■ **Activity**: Repeat every line of the data exactly, but not the pictures.

■ **Provided material**:
————————
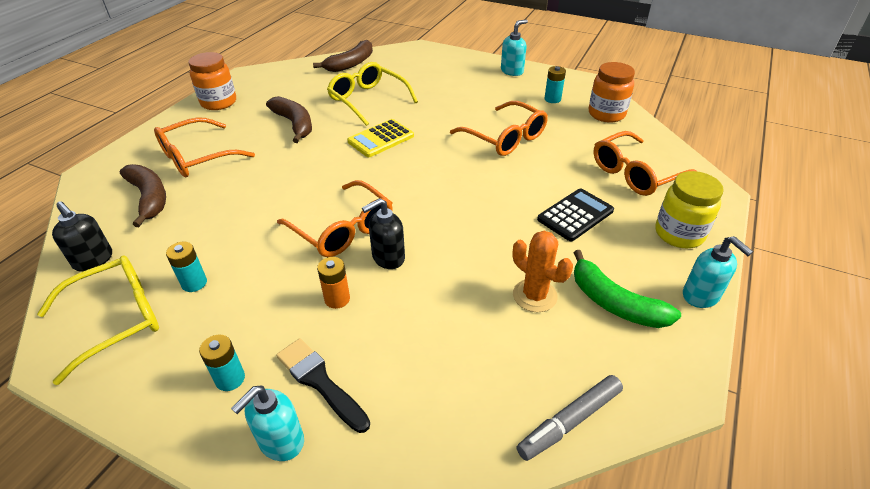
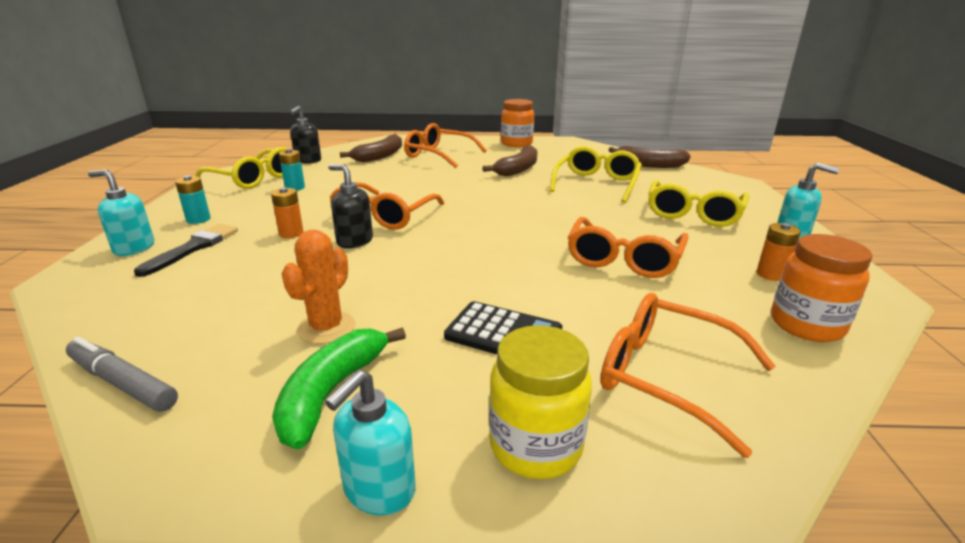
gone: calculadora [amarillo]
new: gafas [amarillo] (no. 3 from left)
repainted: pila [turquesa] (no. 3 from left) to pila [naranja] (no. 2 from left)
————————
■ **Task output**:
gone: calculadora [amarillo]
new: gafas [amarillo] (no. 3 from left)
repainted: pila [turquesa] (no. 3 from left) to pila [naranja] (no. 2 from left)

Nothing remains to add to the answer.